What you will do: Once you find the line with "red duck: 7 -> 5", transcribe it and all the lines that follow to the end of the data, exactly as written; skip any pictures.

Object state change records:
+++
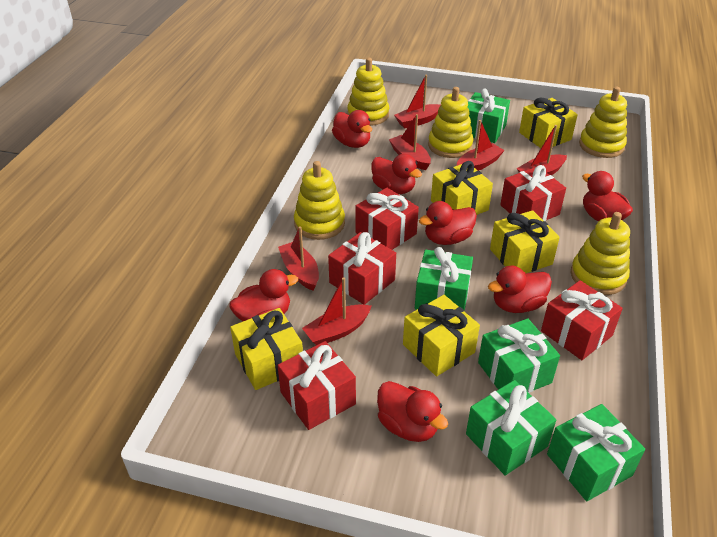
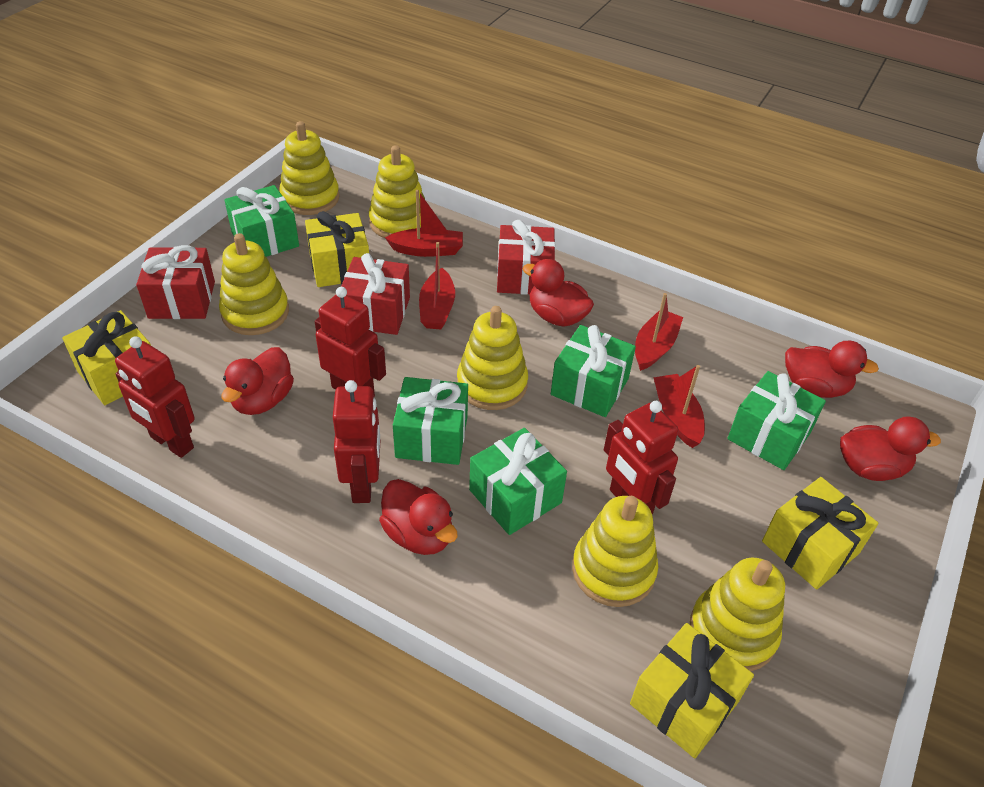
red boat: 6 -> 4
red duck: 7 -> 5
red gift: 5 -> 3
red robot: 0 -> 4
yellow gift: 5 -> 4
yellow stacking toy: 5 -> 6

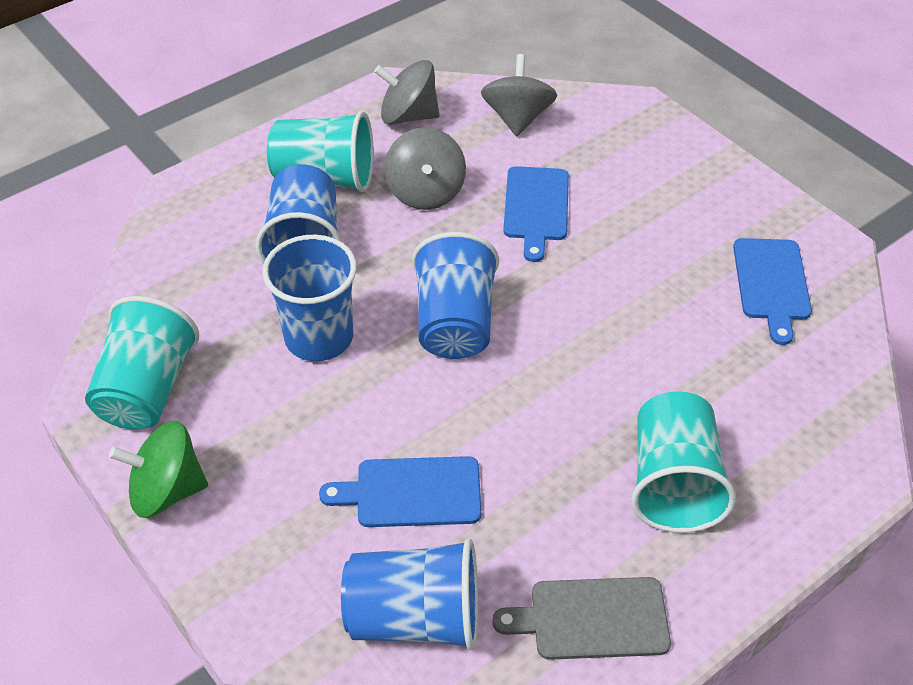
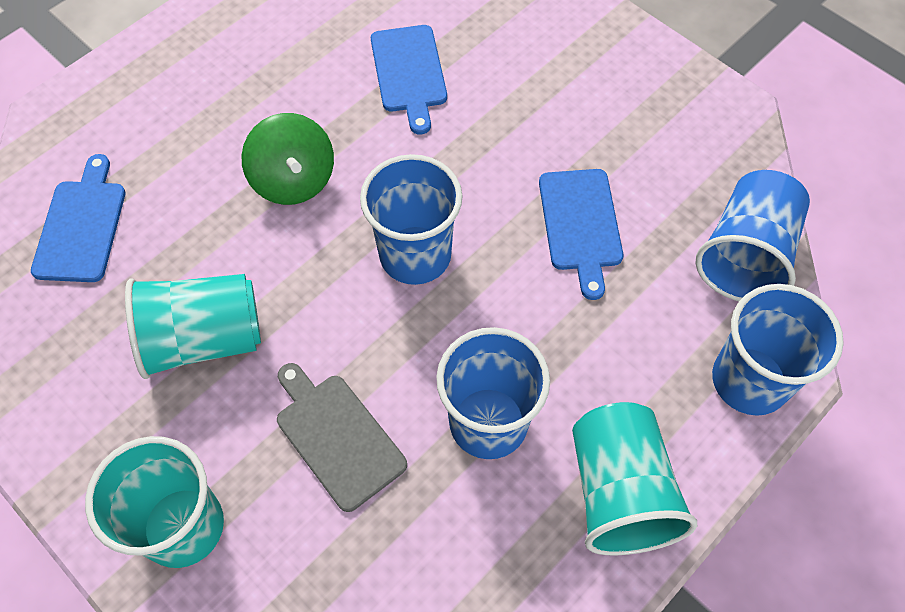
grey spinning top: 3 -> 0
+++
Written solution:
red duck: 7 -> 5
red gift: 5 -> 3
red robot: 0 -> 4
yellow gift: 5 -> 4
yellow stacking toy: 5 -> 6

grey spinning top: 3 -> 0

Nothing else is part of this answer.